Prompt = Print the entries below word for word; the pictures stay out of your copy.
[Start of section]
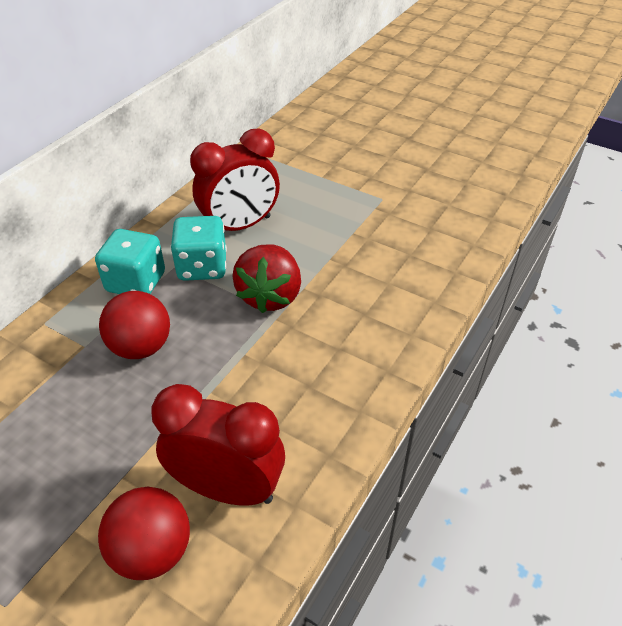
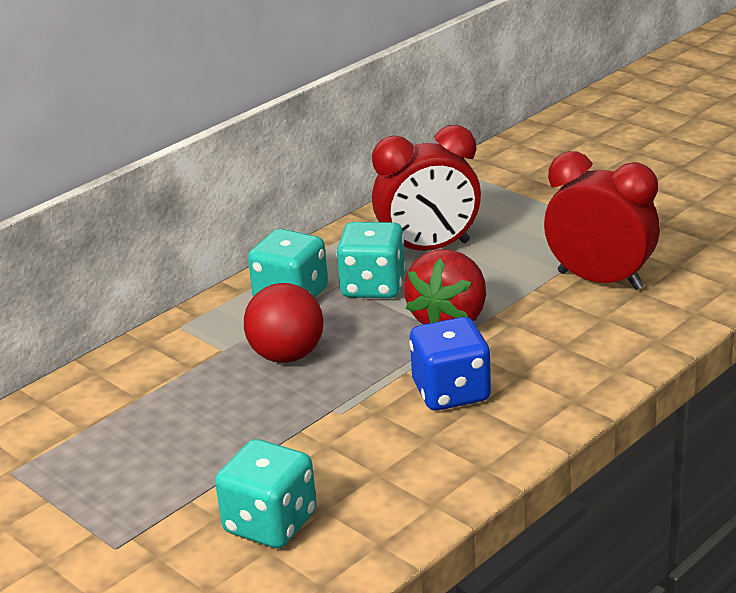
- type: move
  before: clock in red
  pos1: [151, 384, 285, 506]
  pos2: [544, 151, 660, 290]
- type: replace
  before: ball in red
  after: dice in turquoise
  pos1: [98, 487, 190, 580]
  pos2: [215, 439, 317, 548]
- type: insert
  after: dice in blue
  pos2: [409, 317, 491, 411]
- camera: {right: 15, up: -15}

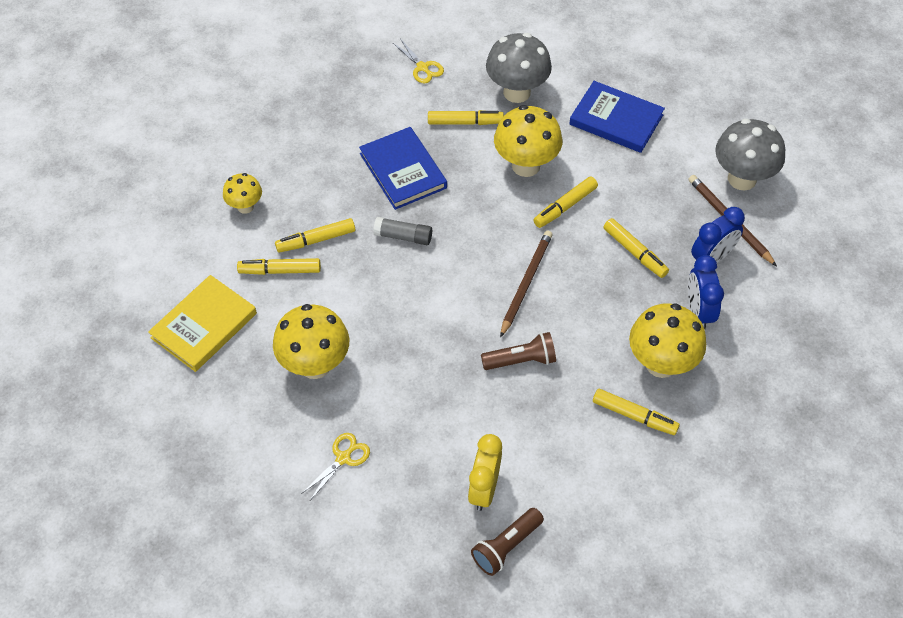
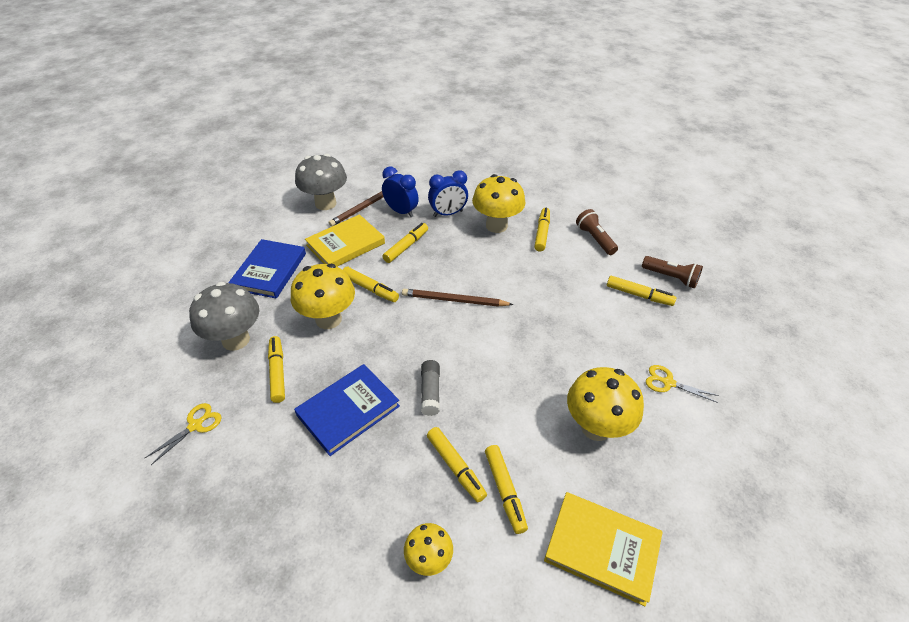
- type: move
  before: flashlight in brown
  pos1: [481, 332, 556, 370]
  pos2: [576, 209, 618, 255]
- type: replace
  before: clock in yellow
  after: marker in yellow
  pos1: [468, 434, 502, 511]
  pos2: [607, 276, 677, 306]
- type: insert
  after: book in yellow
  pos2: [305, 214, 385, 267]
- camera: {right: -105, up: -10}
[End of section]
Reply =
- type: move
  before: clock in red
  pos1: [151, 384, 285, 506]
  pos2: [544, 151, 660, 290]
- type: replace
  before: ball in red
  after: dice in turquoise
  pos1: [98, 487, 190, 580]
  pos2: [215, 439, 317, 548]
- type: insert
  after: dice in blue
  pos2: [409, 317, 491, 411]
- camera: {right: 15, up: -15}

- type: move
  before: flashlight in brown
  pos1: [481, 332, 556, 370]
  pos2: [576, 209, 618, 255]
- type: replace
  before: clock in yellow
  after: marker in yellow
  pos1: [468, 434, 502, 511]
  pos2: [607, 276, 677, 306]
- type: insert
  after: book in yellow
  pos2: [305, 214, 385, 267]
- camera: {right: -105, up: -10}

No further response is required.